Exercise directions:
Where a picture appears, omit it; repeat everything else in the records exactly.
________________
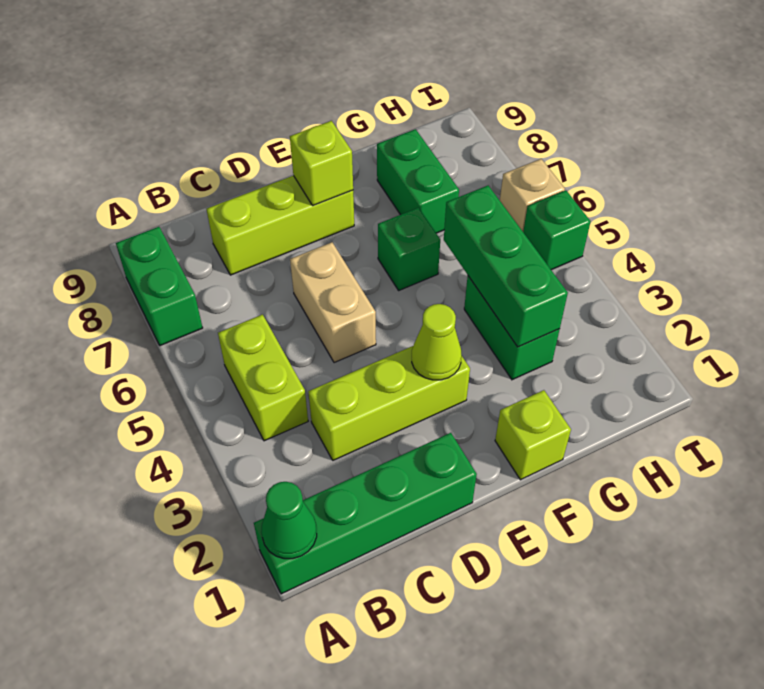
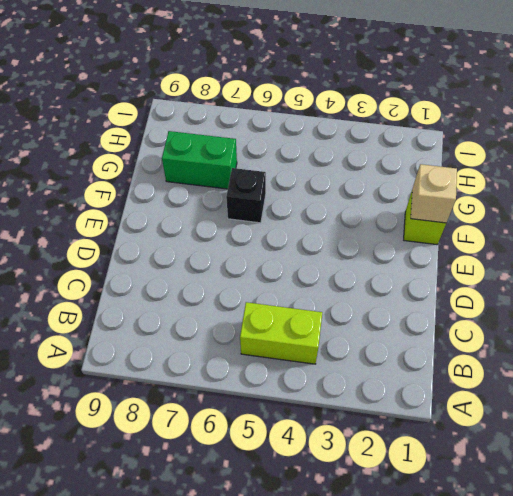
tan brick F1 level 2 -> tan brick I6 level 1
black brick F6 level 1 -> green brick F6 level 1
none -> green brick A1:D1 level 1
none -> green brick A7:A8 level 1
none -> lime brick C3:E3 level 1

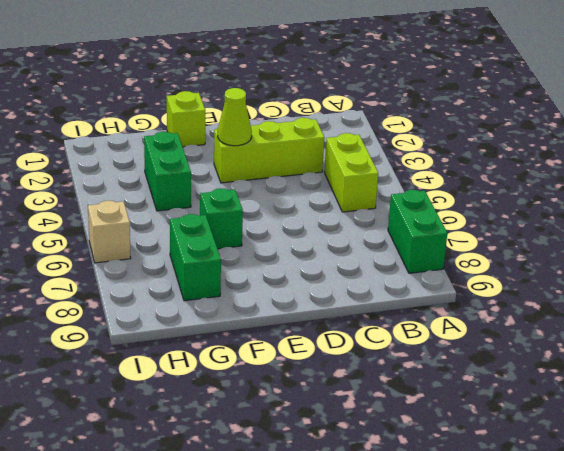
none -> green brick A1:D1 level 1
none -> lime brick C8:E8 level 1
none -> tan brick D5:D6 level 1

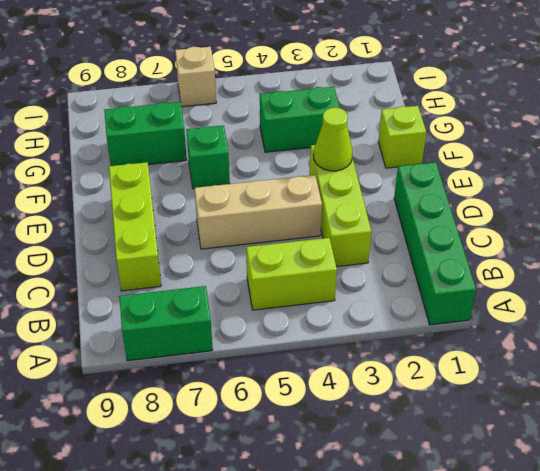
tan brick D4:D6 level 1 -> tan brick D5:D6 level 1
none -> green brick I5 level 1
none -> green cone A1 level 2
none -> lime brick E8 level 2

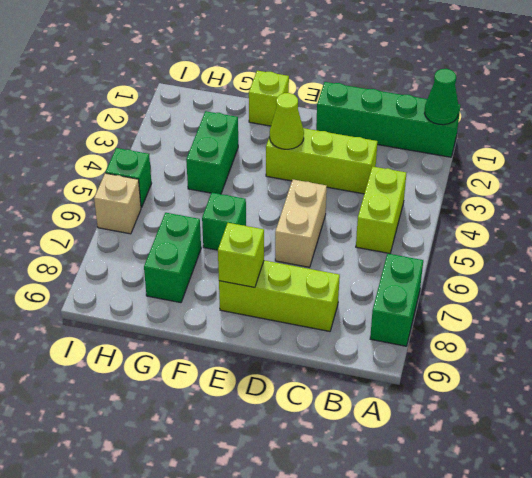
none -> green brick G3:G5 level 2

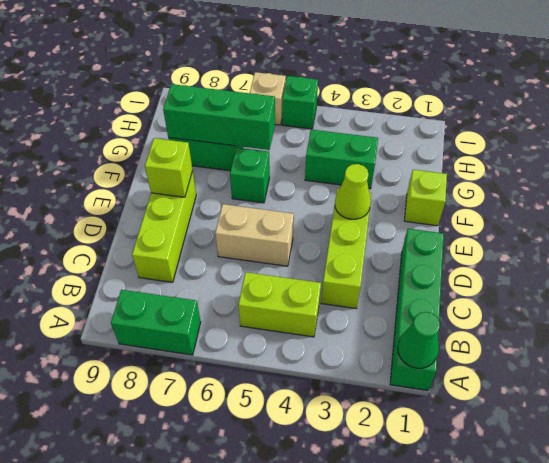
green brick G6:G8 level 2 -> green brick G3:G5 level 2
________________
Result for this task:
tan brick F1 level 2 -> tan brick I6 level 1
black brick F6 level 1 -> green brick F6 level 1
none -> green brick A1:D1 level 1
none -> green brick A7:A8 level 1
none -> lime brick C3:E3 level 1

none -> green brick A1:D1 level 1
none -> lime brick C8:E8 level 1
none -> tan brick D5:D6 level 1

tan brick D4:D6 level 1 -> tan brick D5:D6 level 1
none -> green brick I5 level 1
none -> green cone A1 level 2
none -> lime brick E8 level 2

none -> green brick G3:G5 level 2

green brick G6:G8 level 2 -> green brick G3:G5 level 2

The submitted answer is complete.